TASK GOAL: Which of the lines below contain the string "semicircle"? Copy each one.

EXTRACTED DATA:
+ + + + +

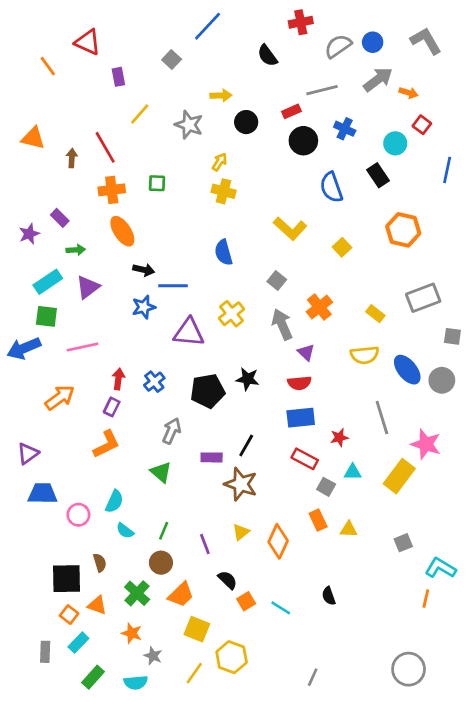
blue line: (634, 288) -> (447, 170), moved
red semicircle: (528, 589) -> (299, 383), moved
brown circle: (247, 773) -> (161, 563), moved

+ + + + +

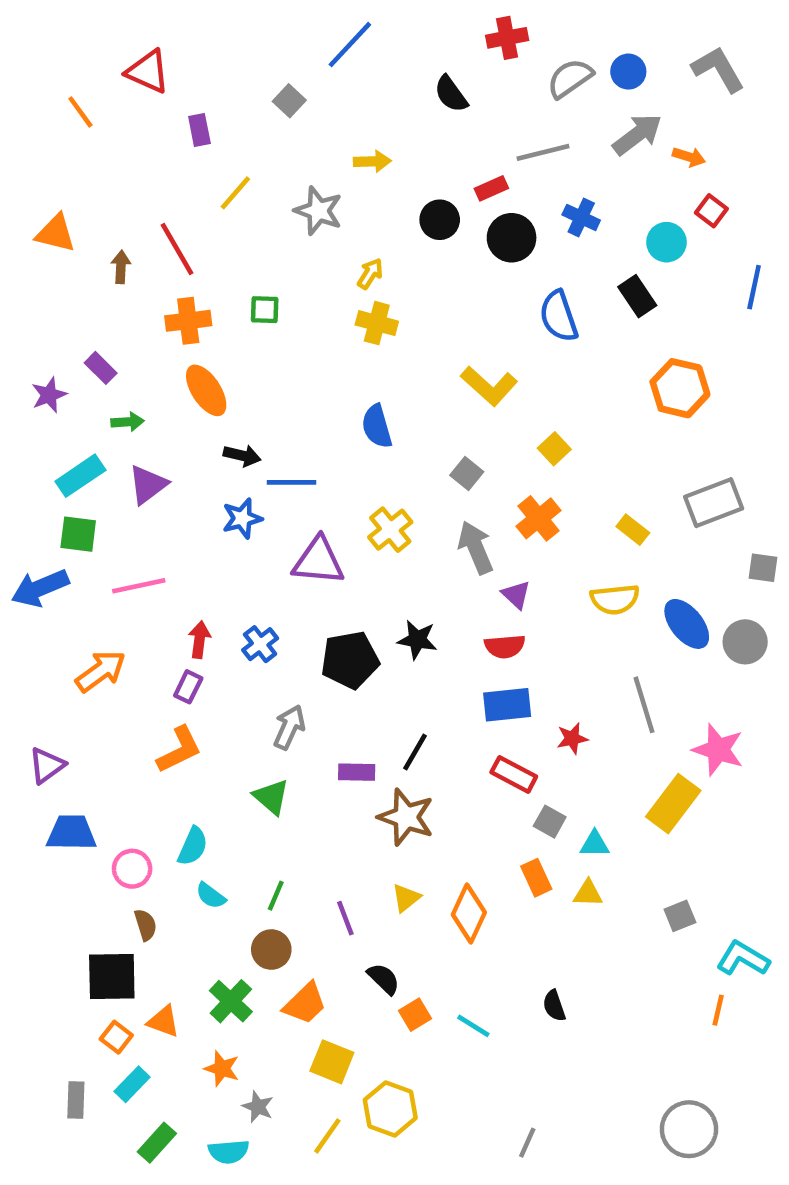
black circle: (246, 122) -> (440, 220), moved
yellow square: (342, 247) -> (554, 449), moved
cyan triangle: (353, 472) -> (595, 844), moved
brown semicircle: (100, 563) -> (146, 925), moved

+ + + + +

THE ANSWER:
red semicircle: (528, 589) -> (299, 383), moved
brown semicircle: (100, 563) -> (146, 925), moved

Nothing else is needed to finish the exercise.